• _Task directions_
Copy nothing but the lines from the one containing "TFT3 pin RES: B10 -> A0" through the last line of the records, repeated exactly and without pictures.

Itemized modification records
┌──

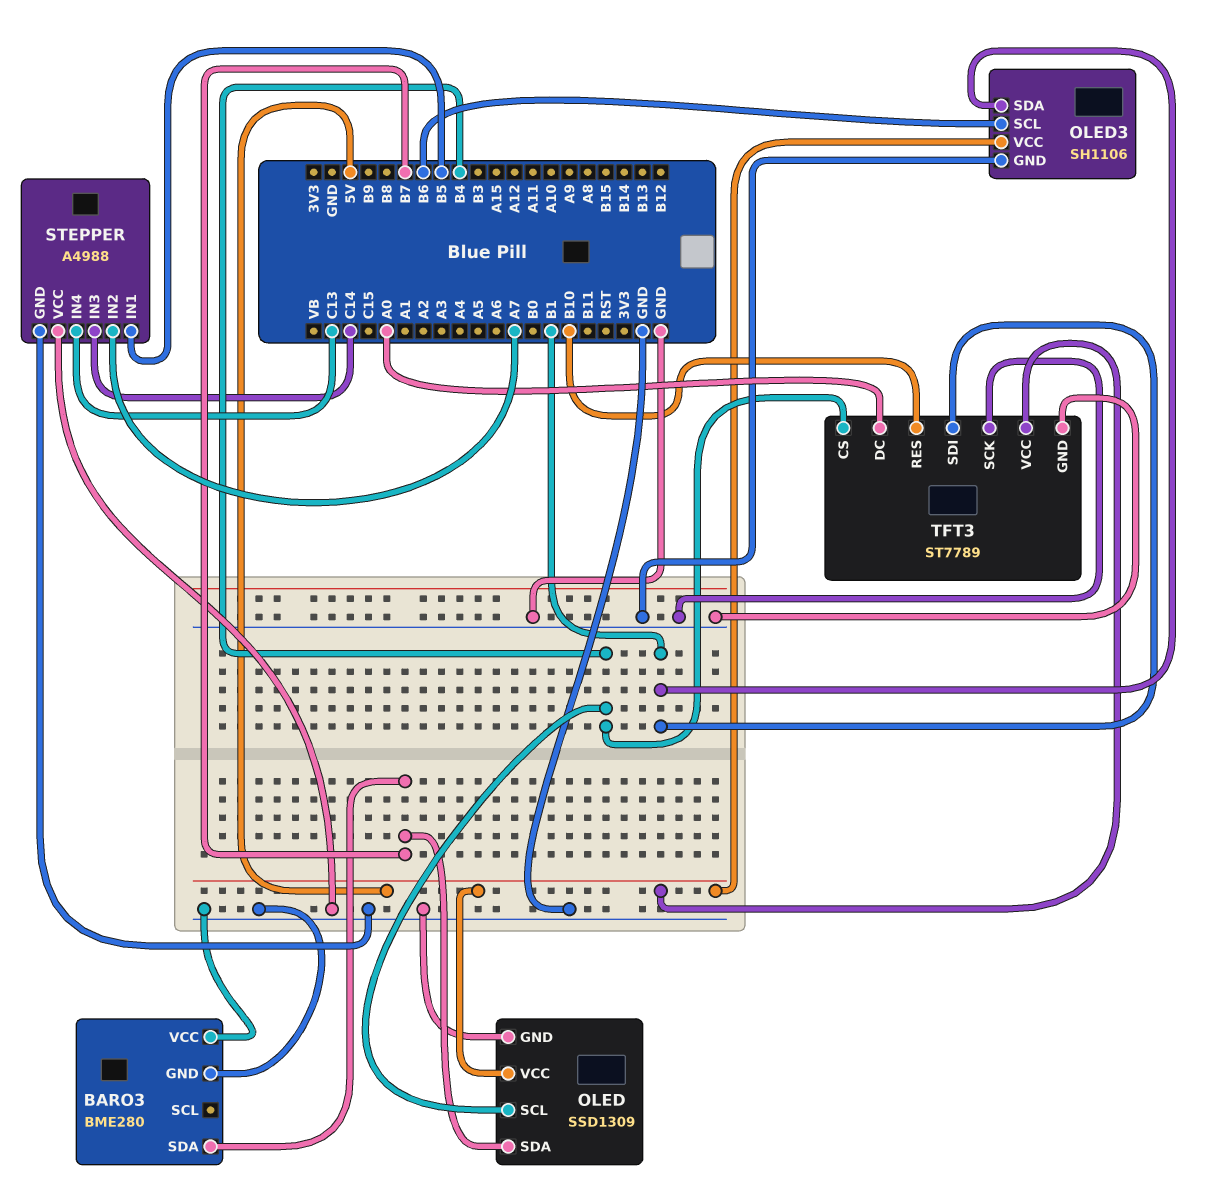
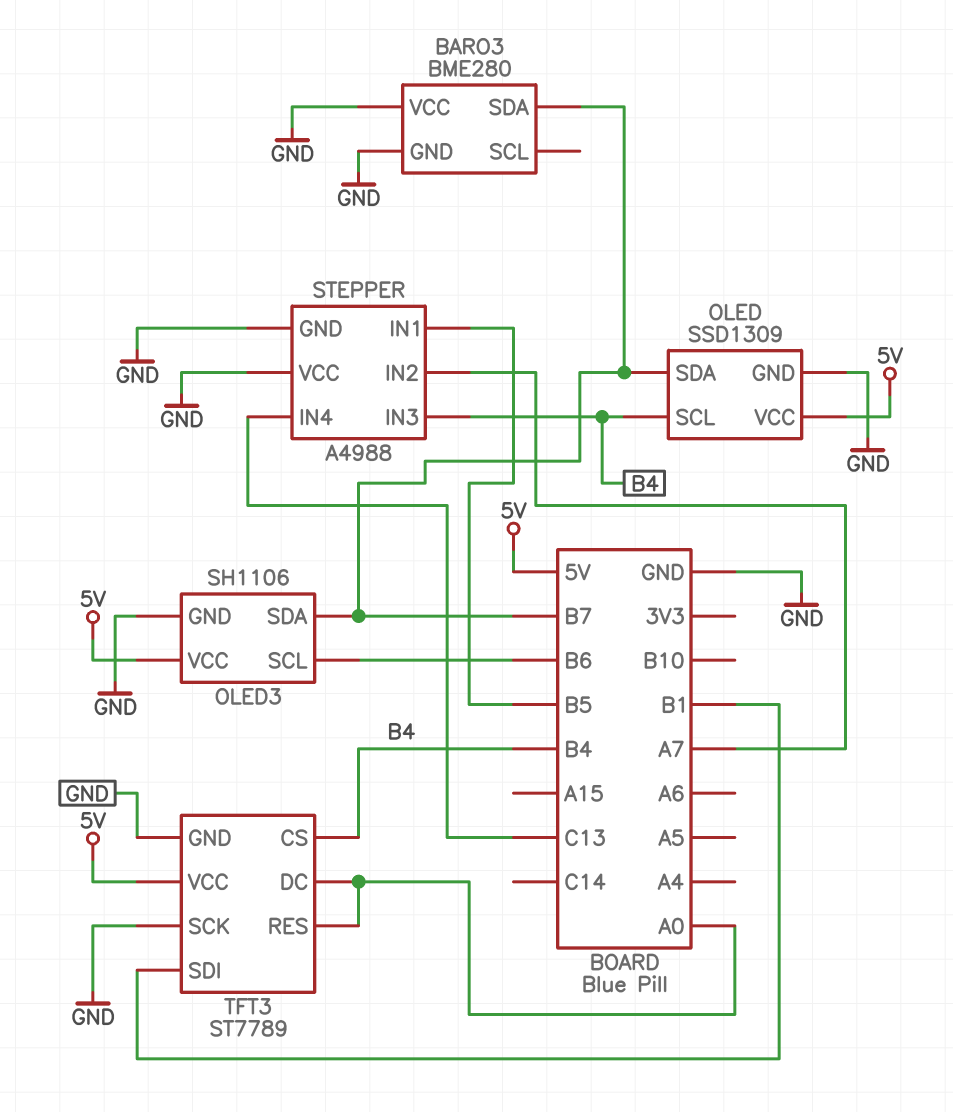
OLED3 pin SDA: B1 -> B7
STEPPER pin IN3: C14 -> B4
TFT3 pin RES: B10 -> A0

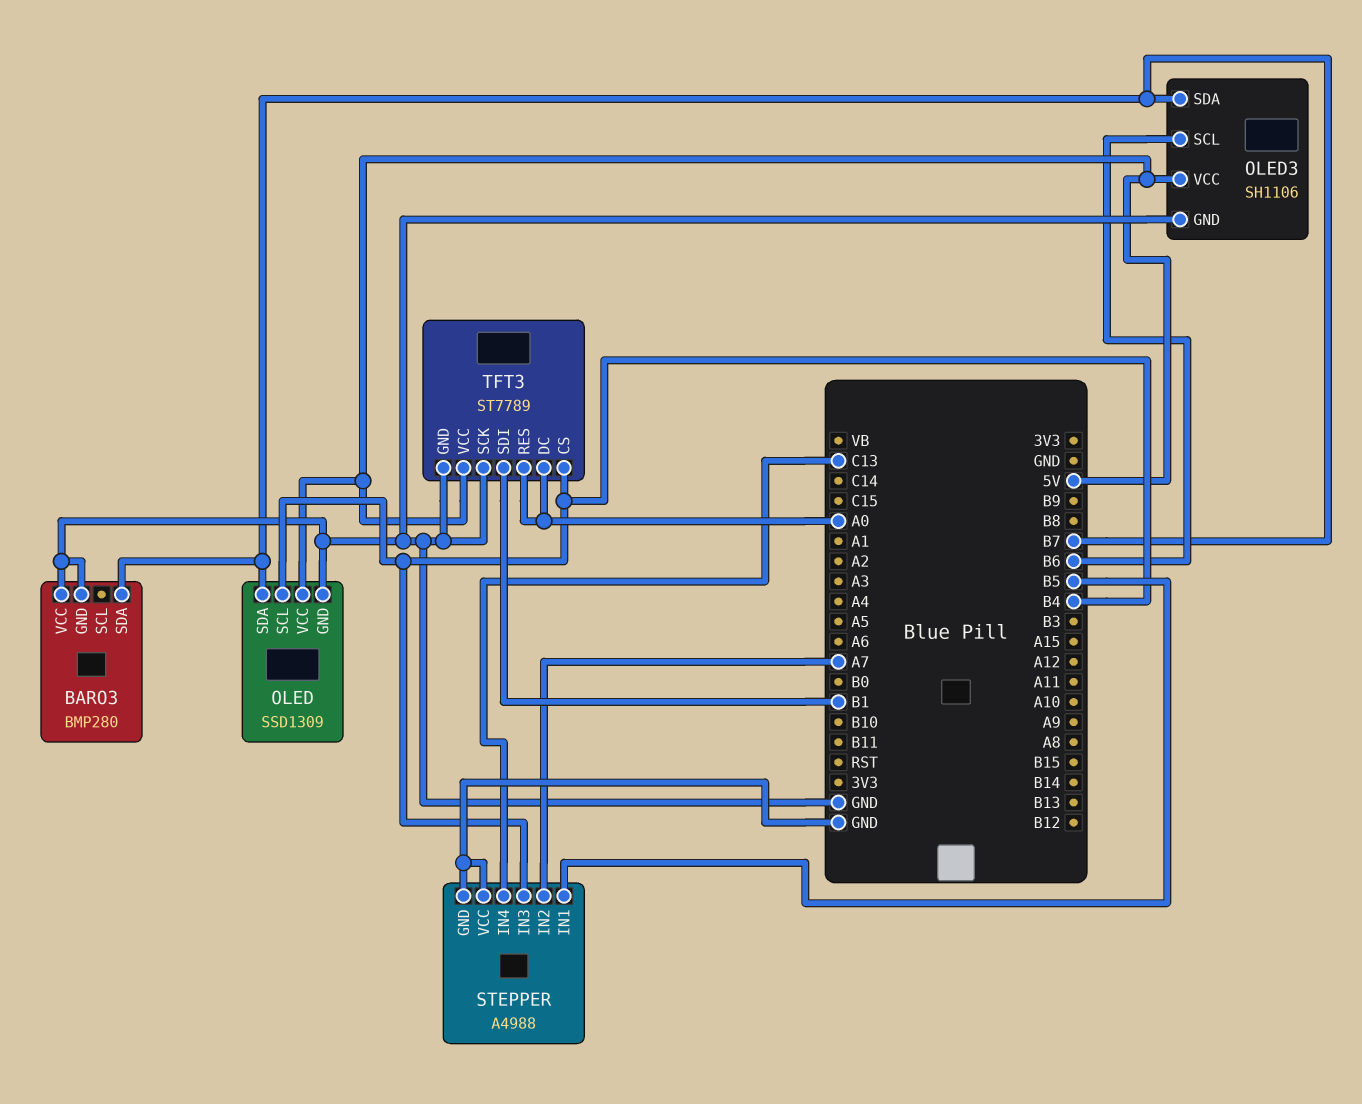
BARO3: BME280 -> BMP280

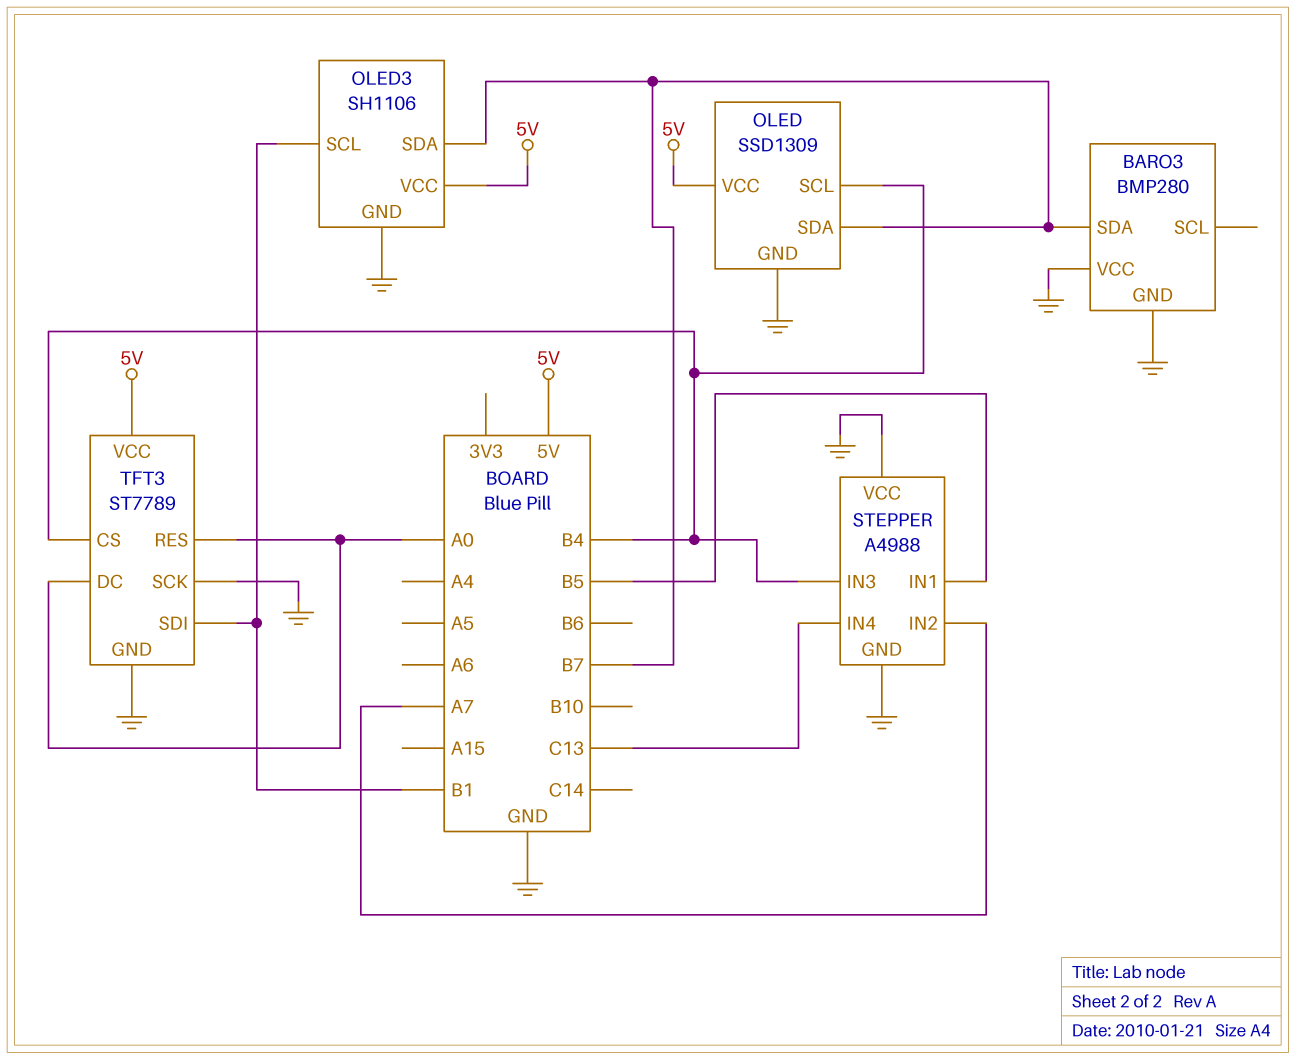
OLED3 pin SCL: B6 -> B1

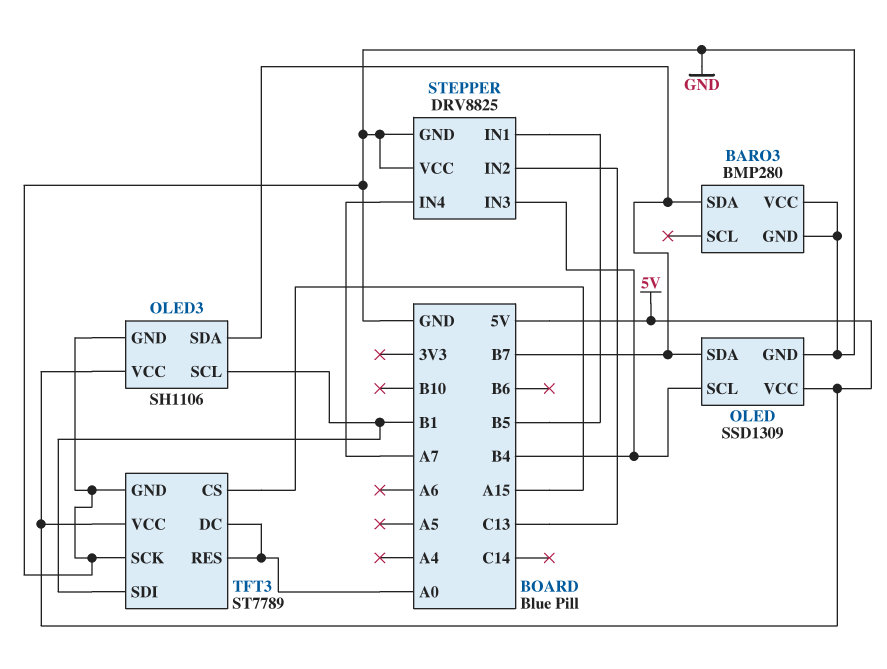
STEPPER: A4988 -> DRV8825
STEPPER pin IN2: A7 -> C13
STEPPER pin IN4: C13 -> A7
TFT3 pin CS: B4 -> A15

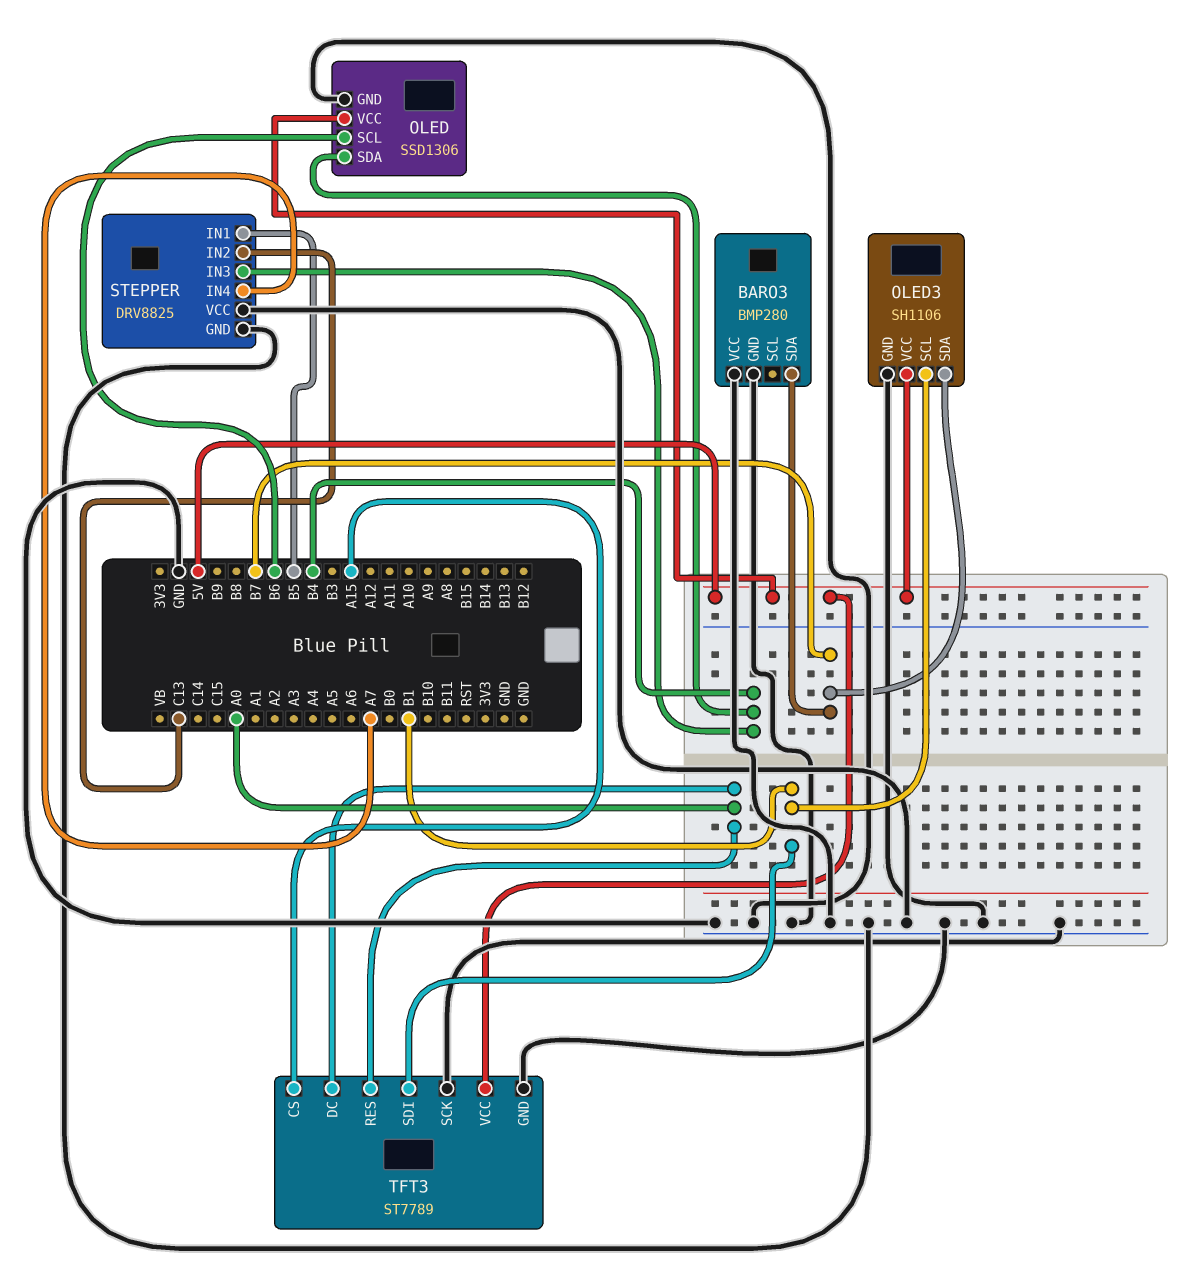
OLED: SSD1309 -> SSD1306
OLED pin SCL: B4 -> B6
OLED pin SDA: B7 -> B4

└──

• _Solution_
TFT3 pin RES: B10 -> A0

BARO3: BME280 -> BMP280

OLED3 pin SCL: B6 -> B1

STEPPER: A4988 -> DRV8825
STEPPER pin IN2: A7 -> C13
STEPPER pin IN4: C13 -> A7
TFT3 pin CS: B4 -> A15

OLED: SSD1309 -> SSD1306
OLED pin SCL: B4 -> B6
OLED pin SDA: B7 -> B4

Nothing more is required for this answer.